» **WHAT TO DO**:
Look below for the line that contains "none -> yellow brick G11 level 1", then copy it and each following line exactly, through and including the line that contains "none -> cyan round brick L11 level 3".

Source data
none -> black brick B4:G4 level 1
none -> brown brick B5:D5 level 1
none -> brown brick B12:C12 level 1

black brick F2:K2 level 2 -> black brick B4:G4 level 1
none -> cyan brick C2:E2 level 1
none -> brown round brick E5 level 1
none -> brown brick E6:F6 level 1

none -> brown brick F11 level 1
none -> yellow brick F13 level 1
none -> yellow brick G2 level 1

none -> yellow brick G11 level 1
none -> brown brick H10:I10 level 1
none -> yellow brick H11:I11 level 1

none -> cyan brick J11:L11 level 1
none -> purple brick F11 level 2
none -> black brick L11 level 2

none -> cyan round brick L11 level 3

---

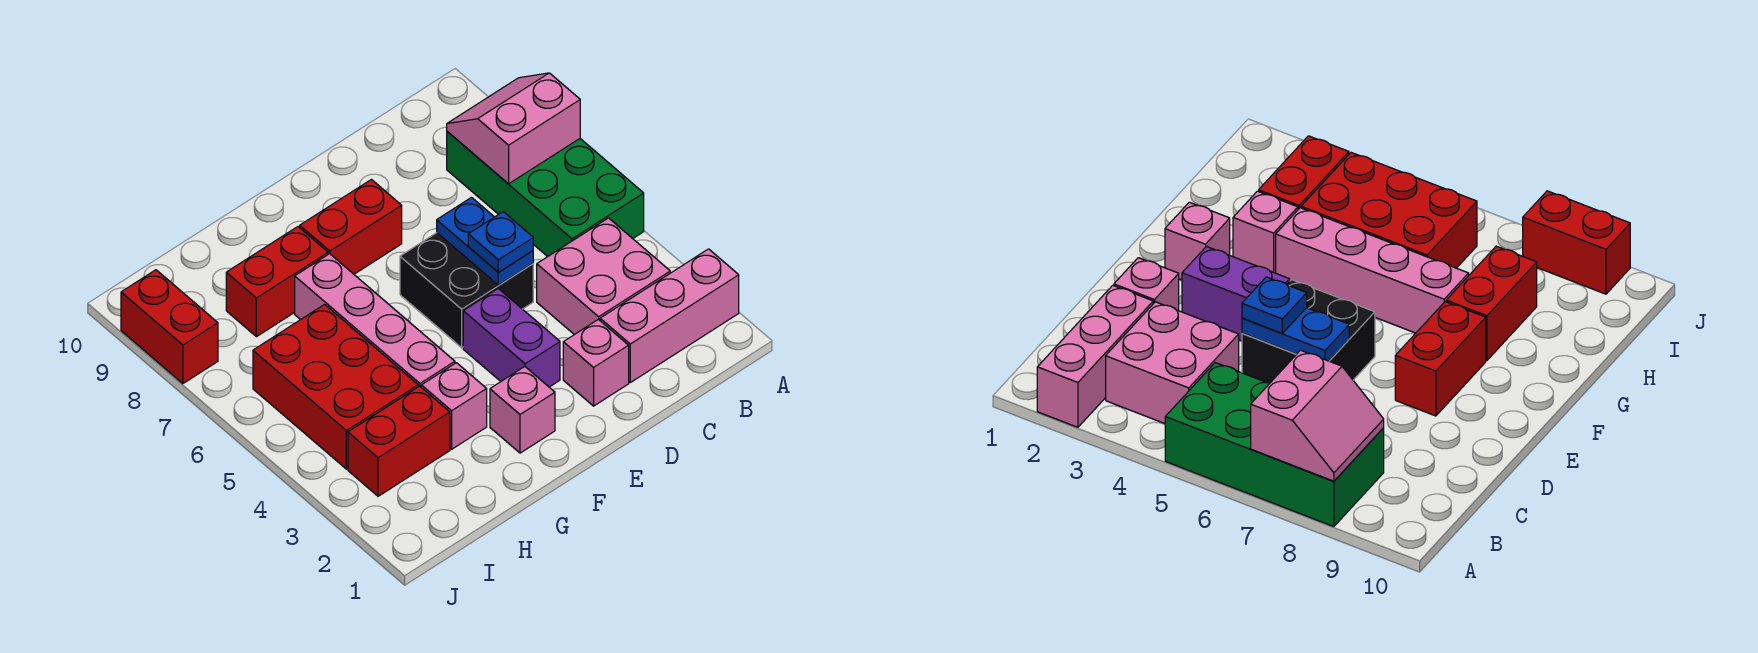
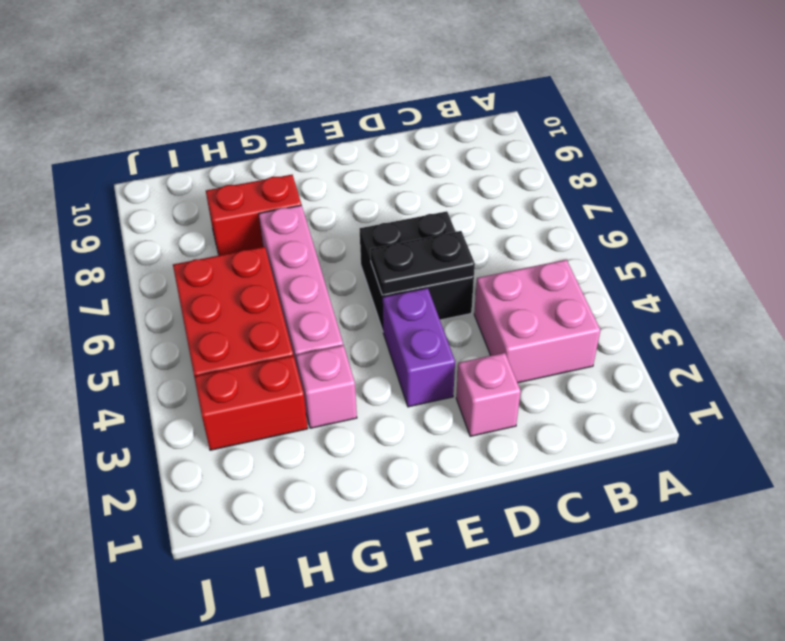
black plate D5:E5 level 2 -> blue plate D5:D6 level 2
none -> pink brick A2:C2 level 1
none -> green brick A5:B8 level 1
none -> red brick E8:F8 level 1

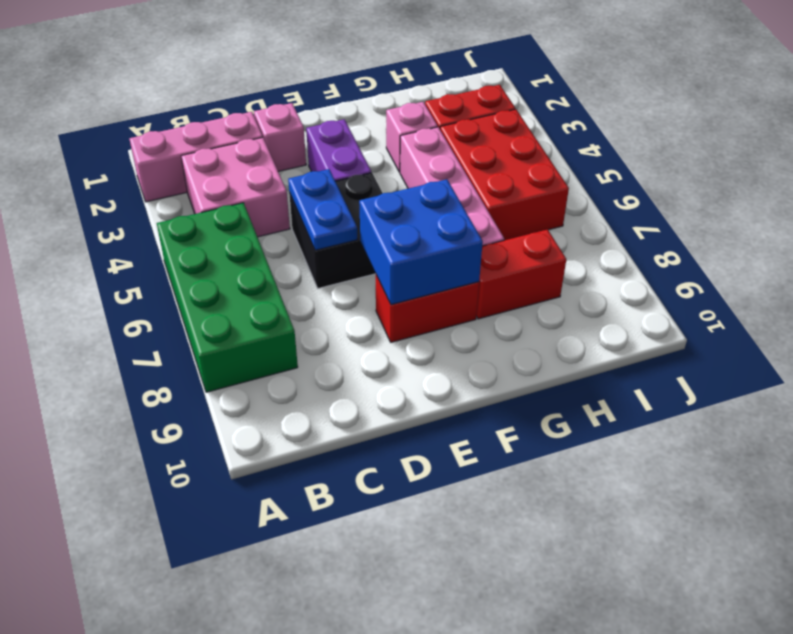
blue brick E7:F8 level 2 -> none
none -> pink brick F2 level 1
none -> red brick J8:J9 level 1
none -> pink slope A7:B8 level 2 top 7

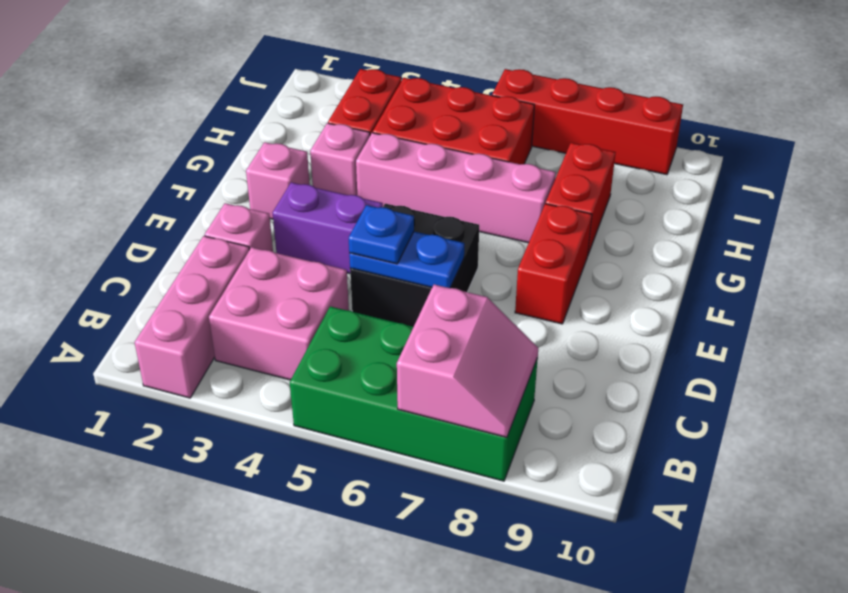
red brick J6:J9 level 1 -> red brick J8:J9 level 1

» **EXERCISE OUTPUT**:
none -> yellow brick G11 level 1
none -> brown brick H10:I10 level 1
none -> yellow brick H11:I11 level 1

none -> cyan brick J11:L11 level 1
none -> purple brick F11 level 2
none -> black brick L11 level 2

none -> cyan round brick L11 level 3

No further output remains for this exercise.